[Aim of the exercise]:
Omitting all images, transcribe the entries word for word.

Collected data entries
□ □ □

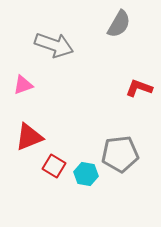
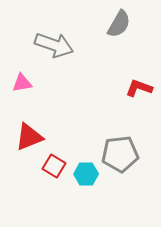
pink triangle: moved 1 px left, 2 px up; rotated 10 degrees clockwise
cyan hexagon: rotated 10 degrees counterclockwise
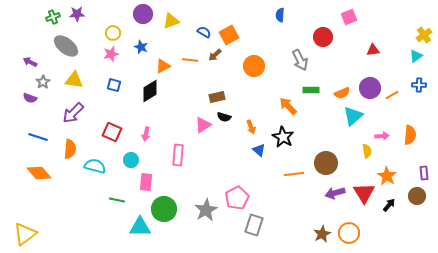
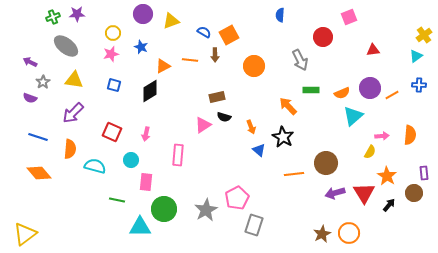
brown arrow at (215, 55): rotated 48 degrees counterclockwise
yellow semicircle at (367, 151): moved 3 px right, 1 px down; rotated 40 degrees clockwise
brown circle at (417, 196): moved 3 px left, 3 px up
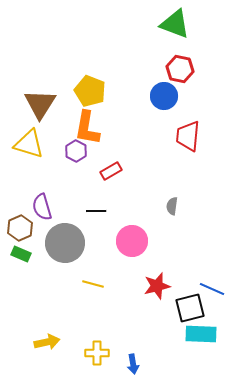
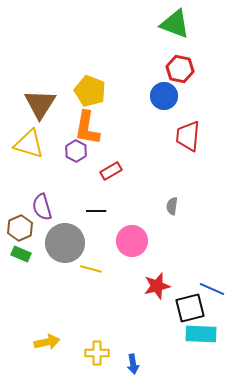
yellow line: moved 2 px left, 15 px up
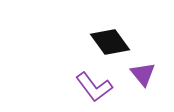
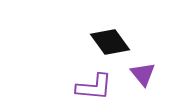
purple L-shape: rotated 48 degrees counterclockwise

□ □ □

[Output for this exercise]:
pink triangle: moved 1 px left, 2 px up; rotated 10 degrees clockwise
cyan hexagon: rotated 10 degrees counterclockwise
brown arrow at (215, 55): rotated 48 degrees counterclockwise
yellow semicircle at (367, 151): moved 3 px right, 1 px down; rotated 40 degrees clockwise
brown circle at (417, 196): moved 3 px left, 3 px up
yellow line: moved 2 px left, 15 px up
purple L-shape: rotated 48 degrees counterclockwise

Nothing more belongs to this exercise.